THE TASK: Where a line of the material includes the string "Bleistift", copy that line.

DATASET EXTRACT:
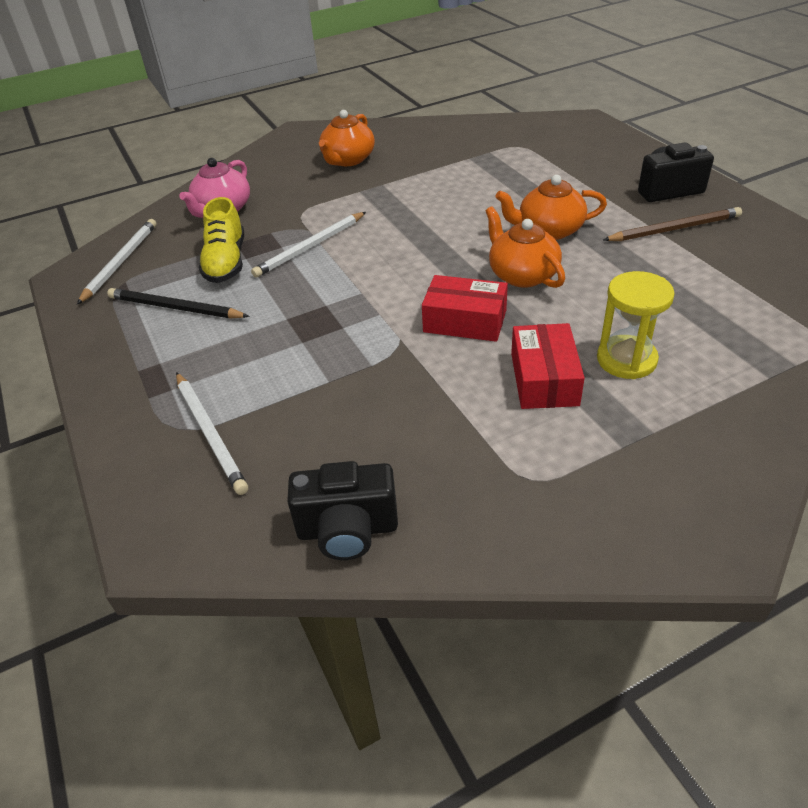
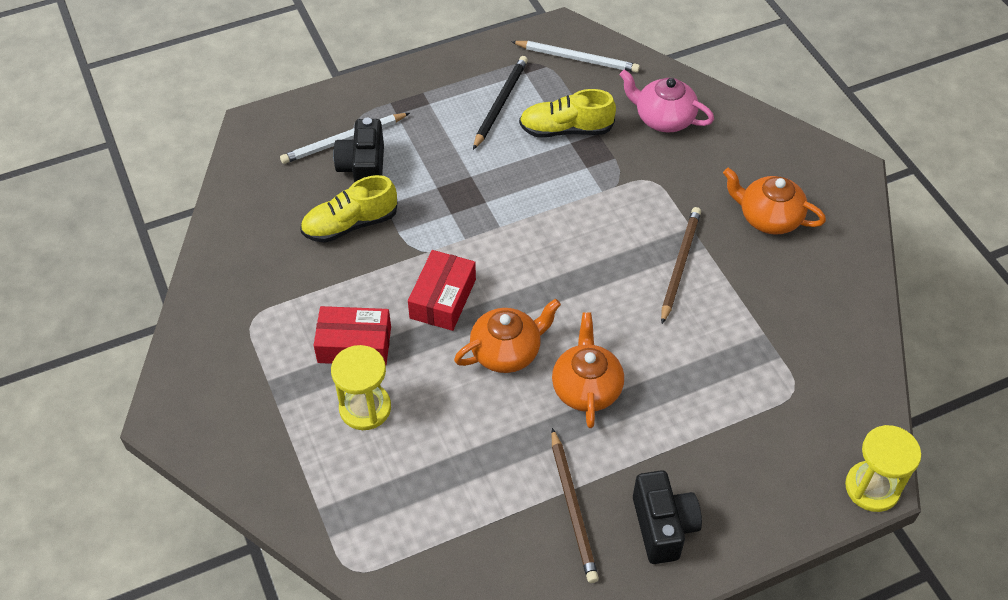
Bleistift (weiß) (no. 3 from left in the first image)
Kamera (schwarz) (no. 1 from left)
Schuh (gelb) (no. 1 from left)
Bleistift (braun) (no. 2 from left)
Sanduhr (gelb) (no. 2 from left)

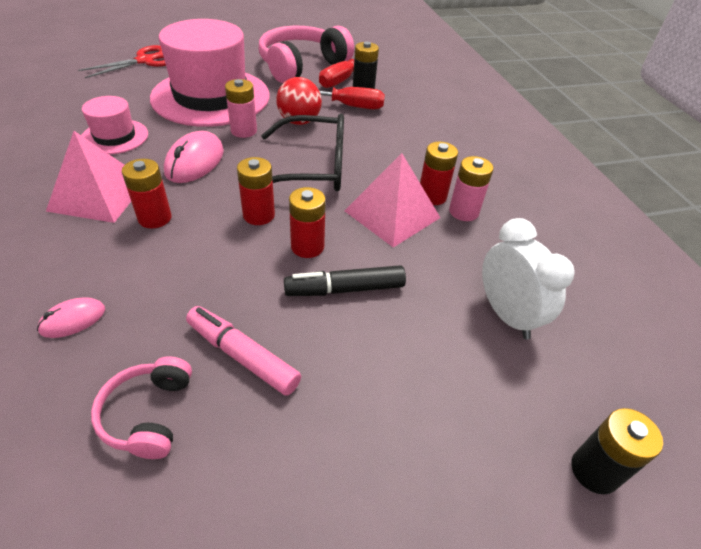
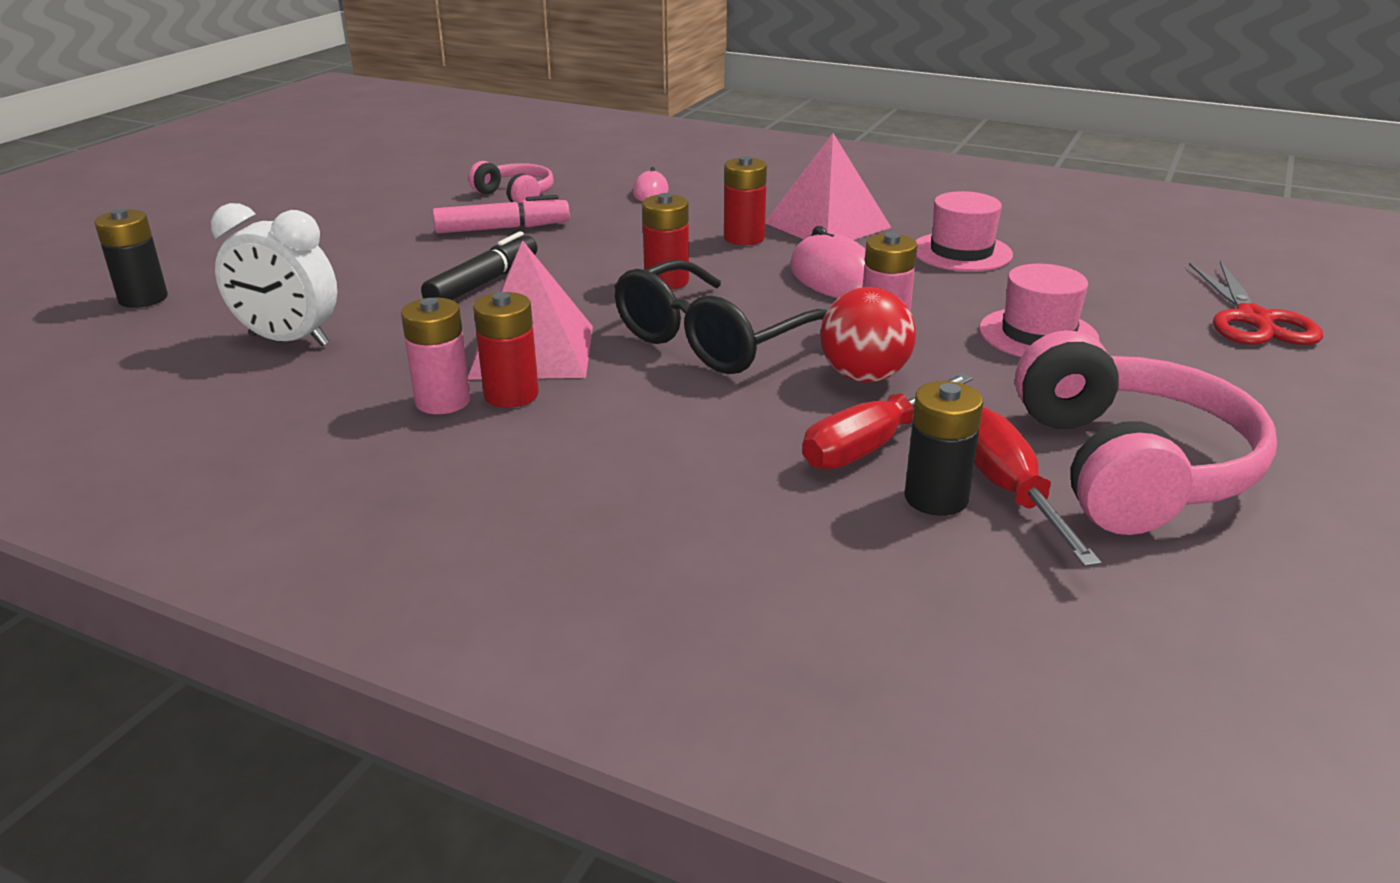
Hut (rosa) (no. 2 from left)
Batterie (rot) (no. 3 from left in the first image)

==

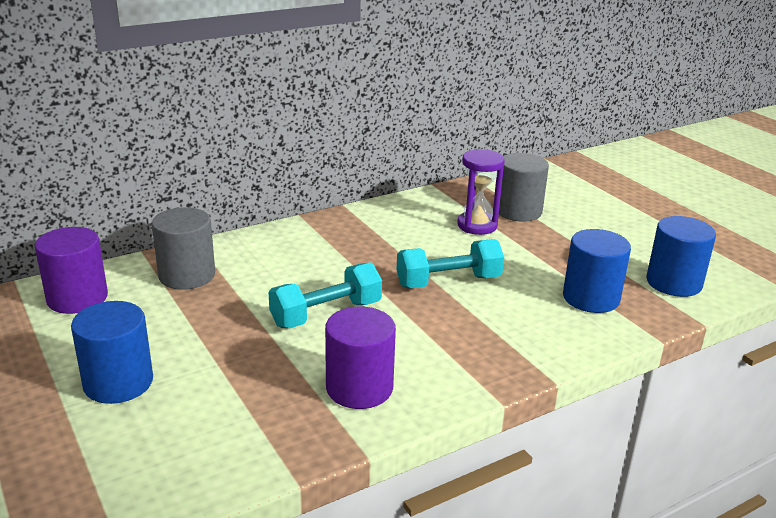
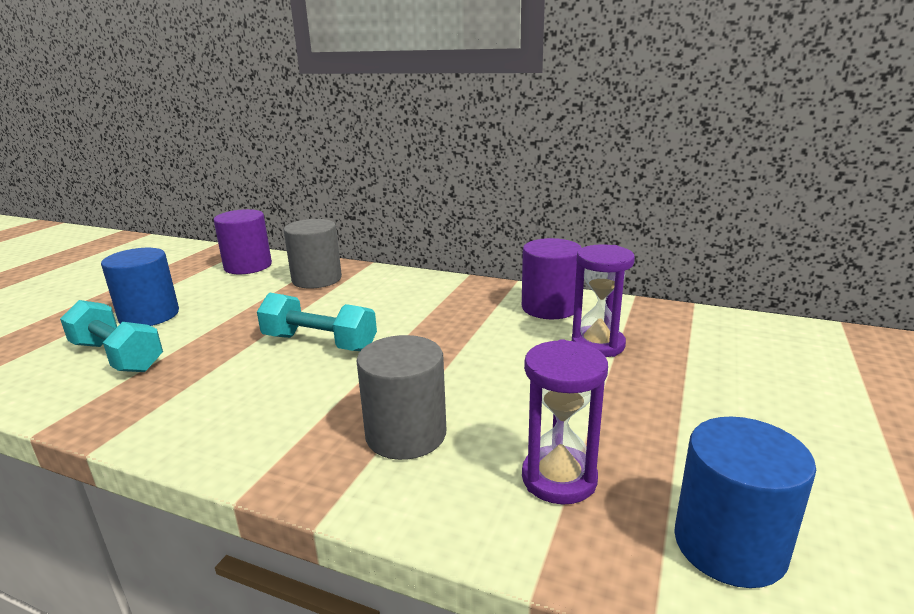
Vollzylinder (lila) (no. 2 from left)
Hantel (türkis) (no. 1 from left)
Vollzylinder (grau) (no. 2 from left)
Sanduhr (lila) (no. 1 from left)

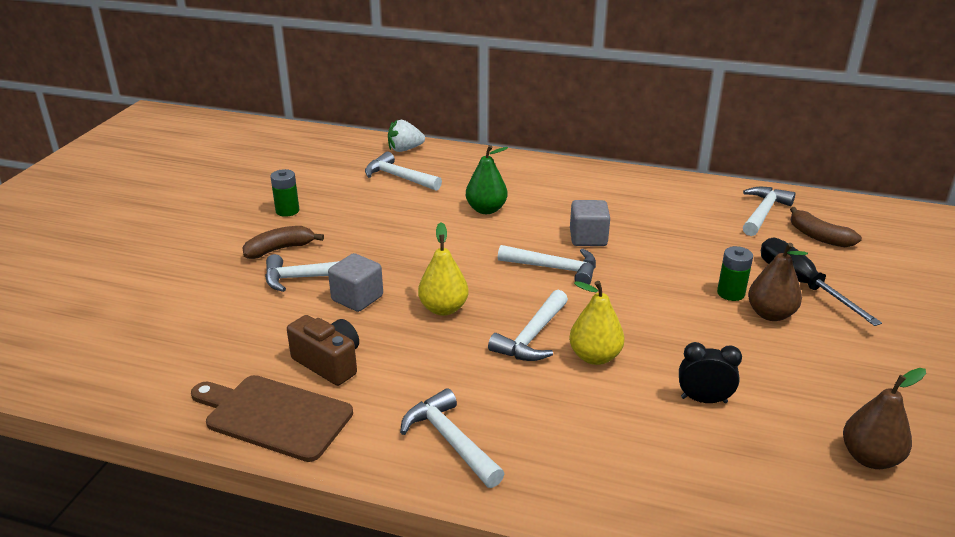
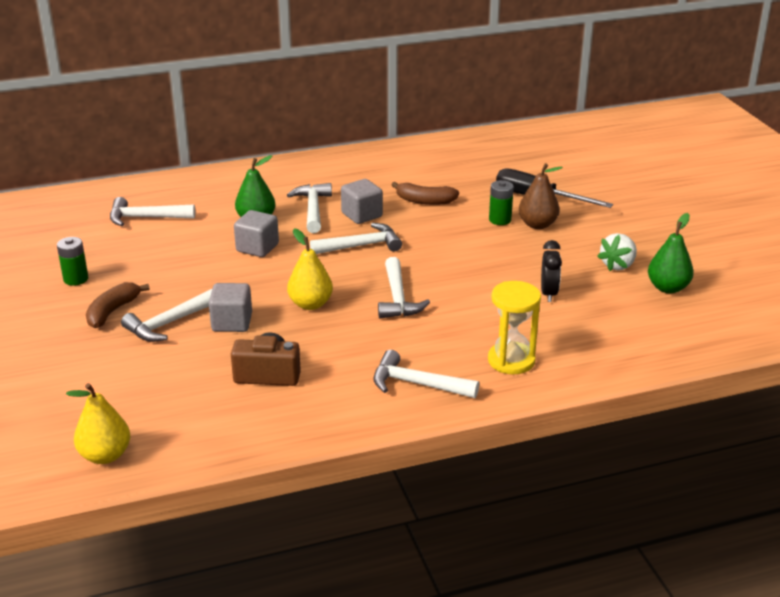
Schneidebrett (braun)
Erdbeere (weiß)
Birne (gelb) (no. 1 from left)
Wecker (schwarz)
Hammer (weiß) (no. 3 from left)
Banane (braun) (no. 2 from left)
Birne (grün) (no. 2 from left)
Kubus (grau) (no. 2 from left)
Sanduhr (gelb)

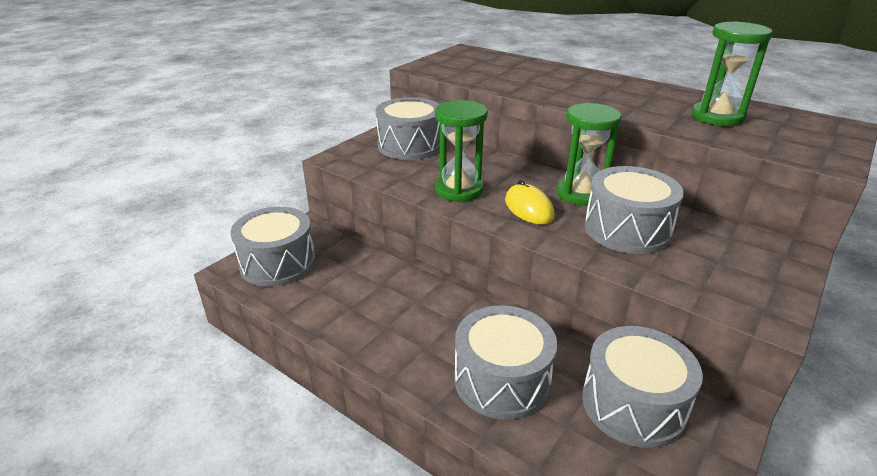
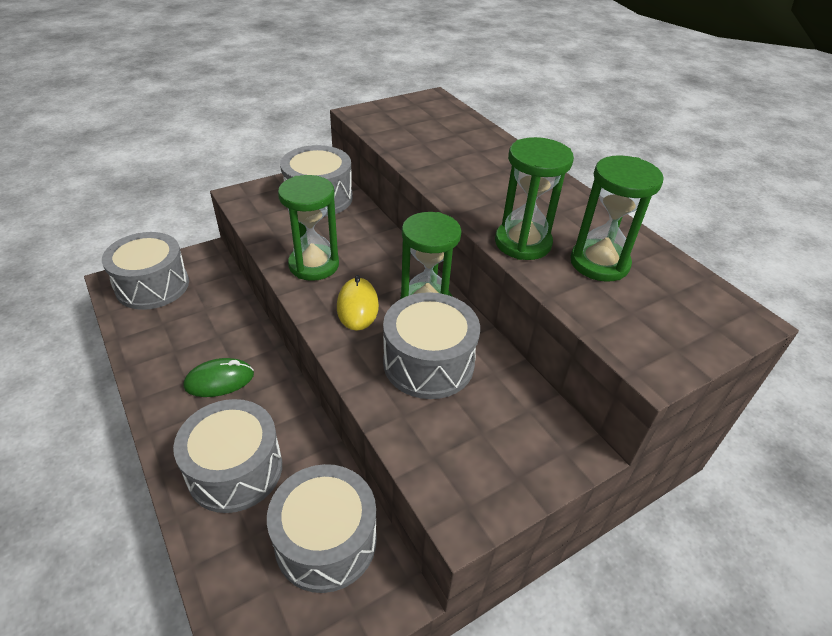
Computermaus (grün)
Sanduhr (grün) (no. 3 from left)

WRITTEN ANSWER:
Bleistift (weiß) (no. 3 from left in the first image)
Bleistift (braun) (no. 2 from left)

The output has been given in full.